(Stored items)

+++

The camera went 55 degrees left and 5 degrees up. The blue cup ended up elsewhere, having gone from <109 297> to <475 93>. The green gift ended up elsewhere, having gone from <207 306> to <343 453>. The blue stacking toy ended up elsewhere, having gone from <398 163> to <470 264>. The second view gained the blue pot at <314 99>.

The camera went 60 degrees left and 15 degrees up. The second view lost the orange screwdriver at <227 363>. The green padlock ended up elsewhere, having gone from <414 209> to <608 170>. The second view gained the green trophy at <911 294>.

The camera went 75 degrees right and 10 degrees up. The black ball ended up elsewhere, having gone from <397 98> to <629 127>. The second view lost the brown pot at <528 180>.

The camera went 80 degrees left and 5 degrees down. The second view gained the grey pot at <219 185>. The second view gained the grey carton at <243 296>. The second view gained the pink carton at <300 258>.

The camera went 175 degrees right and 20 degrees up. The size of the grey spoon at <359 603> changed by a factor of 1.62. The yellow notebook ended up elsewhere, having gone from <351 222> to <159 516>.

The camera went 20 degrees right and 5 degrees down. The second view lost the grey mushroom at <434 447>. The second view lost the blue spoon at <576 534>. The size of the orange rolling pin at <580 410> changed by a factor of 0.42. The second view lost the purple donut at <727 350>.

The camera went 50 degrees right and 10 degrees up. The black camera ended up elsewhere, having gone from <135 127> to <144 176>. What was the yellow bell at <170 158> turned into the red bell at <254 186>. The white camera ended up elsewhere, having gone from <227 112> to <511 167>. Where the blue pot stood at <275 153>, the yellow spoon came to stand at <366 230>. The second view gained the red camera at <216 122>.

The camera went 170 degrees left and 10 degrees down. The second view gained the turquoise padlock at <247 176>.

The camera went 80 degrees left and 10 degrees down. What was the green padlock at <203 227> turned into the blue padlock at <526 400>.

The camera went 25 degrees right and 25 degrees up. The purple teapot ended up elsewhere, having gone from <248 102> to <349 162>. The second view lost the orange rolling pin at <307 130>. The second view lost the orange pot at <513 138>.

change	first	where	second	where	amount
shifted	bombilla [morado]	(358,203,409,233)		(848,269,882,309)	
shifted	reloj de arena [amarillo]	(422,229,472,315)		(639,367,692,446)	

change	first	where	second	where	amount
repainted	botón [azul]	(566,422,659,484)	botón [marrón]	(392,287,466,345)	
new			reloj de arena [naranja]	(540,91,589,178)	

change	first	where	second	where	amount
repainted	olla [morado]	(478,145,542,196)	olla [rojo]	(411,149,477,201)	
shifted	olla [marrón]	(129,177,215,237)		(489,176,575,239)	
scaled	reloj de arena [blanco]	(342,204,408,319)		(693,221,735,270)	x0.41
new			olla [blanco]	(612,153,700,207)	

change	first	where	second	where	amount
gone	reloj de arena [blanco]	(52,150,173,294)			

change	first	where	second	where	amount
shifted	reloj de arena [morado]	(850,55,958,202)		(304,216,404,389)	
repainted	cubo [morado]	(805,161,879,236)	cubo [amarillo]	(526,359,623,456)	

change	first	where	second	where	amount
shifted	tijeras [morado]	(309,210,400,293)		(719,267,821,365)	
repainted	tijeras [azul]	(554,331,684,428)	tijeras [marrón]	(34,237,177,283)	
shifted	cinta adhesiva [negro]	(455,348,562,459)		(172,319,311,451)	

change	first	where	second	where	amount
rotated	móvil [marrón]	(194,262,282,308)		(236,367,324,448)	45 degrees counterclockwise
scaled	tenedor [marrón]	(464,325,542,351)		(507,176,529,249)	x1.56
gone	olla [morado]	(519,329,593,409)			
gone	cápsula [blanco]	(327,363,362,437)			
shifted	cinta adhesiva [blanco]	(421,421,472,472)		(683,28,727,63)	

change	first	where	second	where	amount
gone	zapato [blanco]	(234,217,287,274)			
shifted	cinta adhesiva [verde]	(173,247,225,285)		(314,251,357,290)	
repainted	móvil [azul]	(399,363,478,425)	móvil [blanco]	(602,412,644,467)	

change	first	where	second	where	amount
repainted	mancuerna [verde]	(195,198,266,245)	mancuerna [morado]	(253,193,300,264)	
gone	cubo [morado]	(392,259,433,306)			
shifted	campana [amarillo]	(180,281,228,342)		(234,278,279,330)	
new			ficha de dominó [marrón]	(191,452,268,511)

+++

## Task requirements
Copy all of the data exactly. Skip nothing.

## Output for this task
The camera went 55 degrees left and 5 degrees up. The blue cup ended up elsewhere, having gone from <109 297> to <475 93>. The green gift ended up elsewhere, having gone from <207 306> to <343 453>. The blue stacking toy ended up elsewhere, having gone from <398 163> to <470 264>. The second view gained the blue pot at <314 99>.

The camera went 60 degrees left and 15 degrees up. The second view lost the orange screwdriver at <227 363>. The green padlock ended up elsewhere, having gone from <414 209> to <608 170>. The second view gained the green trophy at <911 294>.

The camera went 75 degrees right and 10 degrees up. The black ball ended up elsewhere, having gone from <397 98> to <629 127>. The second view lost the brown pot at <528 180>.

The camera went 80 degrees left and 5 degrees down. The second view gained the grey pot at <219 185>. The second view gained the grey carton at <243 296>. The second view gained the pink carton at <300 258>.

The camera went 175 degrees right and 20 degrees up. The size of the grey spoon at <359 603> changed by a factor of 1.62. The yellow notebook ended up elsewhere, having gone from <351 222> to <159 516>.

The camera went 20 degrees right and 5 degrees down. The second view lost the grey mushroom at <434 447>. The second view lost the blue spoon at <576 534>. The size of the orange rolling pin at <580 410> changed by a factor of 0.42. The second view lost the purple donut at <727 350>.

The camera went 50 degrees right and 10 degrees up. The black camera ended up elsewhere, having gone from <135 127> to <144 176>. What was the yellow bell at <170 158> turned into the red bell at <254 186>. The white camera ended up elsewhere, having gone from <227 112> to <511 167>. Where the blue pot stood at <275 153>, the yellow spoon came to stand at <366 230>. The second view gained the red camera at <216 122>.

The camera went 170 degrees left and 10 degrees down. The second view gained the turquoise padlock at <247 176>.

The camera went 80 degrees left and 10 degrees down. What was the green padlock at <203 227> turned into the blue padlock at <526 400>.

The camera went 25 degrees right and 25 degrees up. The purple teapot ended up elsewhere, having gone from <248 102> to <349 162>. The second view lost the orange rolling pin at <307 130>. The second view lost the orange pot at <513 138>.

change	first	where	second	where	amount
shifted	bombilla [morado]	(358,203,409,233)		(848,269,882,309)	
shifted	reloj de arena [amarillo]	(422,229,472,315)		(639,367,692,446)	

change	first	where	second	where	amount
repainted	botón [azul]	(566,422,659,484)	botón [marrón]	(392,287,466,345)	
new			reloj de arena [naranja]	(540,91,589,178)	

change	first	where	second	where	amount
repainted	olla [morado]	(478,145,542,196)	olla [rojo]	(411,149,477,201)	
shifted	olla [marrón]	(129,177,215,237)		(489,176,575,239)	
scaled	reloj de arena [blanco]	(342,204,408,319)		(693,221,735,270)	x0.41
new			olla [blanco]	(612,153,700,207)	

change	first	where	second	where	amount
gone	reloj de arena [blanco]	(52,150,173,294)			

change	first	where	second	where	amount
shifted	reloj de arena [morado]	(850,55,958,202)		(304,216,404,389)	
repainted	cubo [morado]	(805,161,879,236)	cubo [amarillo]	(526,359,623,456)	

change	first	where	second	where	amount
shifted	tijeras [morado]	(309,210,400,293)		(719,267,821,365)	
repainted	tijeras [azul]	(554,331,684,428)	tijeras [marrón]	(34,237,177,283)	
shifted	cinta adhesiva [negro]	(455,348,562,459)		(172,319,311,451)	

change	first	where	second	where	amount
rotated	móvil [marrón]	(194,262,282,308)		(236,367,324,448)	45 degrees counterclockwise
scaled	tenedor [marrón]	(464,325,542,351)		(507,176,529,249)	x1.56
gone	olla [morado]	(519,329,593,409)			
gone	cápsula [blanco]	(327,363,362,437)			
shifted	cinta adhesiva [blanco]	(421,421,472,472)		(683,28,727,63)	

change	first	where	second	where	amount
gone	zapato [blanco]	(234,217,287,274)			
shifted	cinta adhesiva [verde]	(173,247,225,285)		(314,251,357,290)	
repainted	móvil [azul]	(399,363,478,425)	móvil [blanco]	(602,412,644,467)	

change	first	where	second	where	amount
repainted	mancuerna [verde]	(195,198,266,245)	mancuerna [morado]	(253,193,300,264)	
gone	cubo [morado]	(392,259,433,306)			
shifted	campana [amarillo]	(180,281,228,342)		(234,278,279,330)	
new			ficha de dominó [marrón]	(191,452,268,511)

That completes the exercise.